=== Section Start ===
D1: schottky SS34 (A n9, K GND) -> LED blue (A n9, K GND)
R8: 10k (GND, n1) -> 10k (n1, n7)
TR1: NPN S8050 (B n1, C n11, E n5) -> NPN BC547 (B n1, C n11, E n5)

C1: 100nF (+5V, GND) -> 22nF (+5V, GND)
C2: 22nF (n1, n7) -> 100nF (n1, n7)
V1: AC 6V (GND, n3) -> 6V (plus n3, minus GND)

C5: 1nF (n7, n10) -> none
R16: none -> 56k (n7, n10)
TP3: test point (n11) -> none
=== Section End ===
=== Section Start ===
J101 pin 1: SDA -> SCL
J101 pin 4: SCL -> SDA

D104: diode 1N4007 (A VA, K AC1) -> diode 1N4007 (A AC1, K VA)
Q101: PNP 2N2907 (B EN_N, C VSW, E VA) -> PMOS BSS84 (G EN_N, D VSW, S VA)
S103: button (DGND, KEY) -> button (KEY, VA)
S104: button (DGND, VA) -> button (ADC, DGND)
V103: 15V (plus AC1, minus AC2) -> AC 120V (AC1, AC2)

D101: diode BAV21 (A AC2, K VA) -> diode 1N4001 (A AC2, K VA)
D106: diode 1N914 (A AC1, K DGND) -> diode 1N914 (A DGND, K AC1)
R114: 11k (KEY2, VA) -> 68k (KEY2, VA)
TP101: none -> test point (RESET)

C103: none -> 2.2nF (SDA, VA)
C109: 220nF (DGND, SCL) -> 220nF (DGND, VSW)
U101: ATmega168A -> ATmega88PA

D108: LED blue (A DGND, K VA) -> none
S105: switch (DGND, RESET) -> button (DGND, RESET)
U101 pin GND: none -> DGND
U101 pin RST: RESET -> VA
=== Section End ===
Gather each line of the listing that holds the string "diode".

- [The completed task]:
D104: diode 1N4007 (A VA, K AC1) -> diode 1N4007 (A AC1, K VA)
D101: diode BAV21 (A AC2, K VA) -> diode 1N4001 (A AC2, K VA)
D106: diode 1N914 (A AC1, K DGND) -> diode 1N914 (A DGND, K AC1)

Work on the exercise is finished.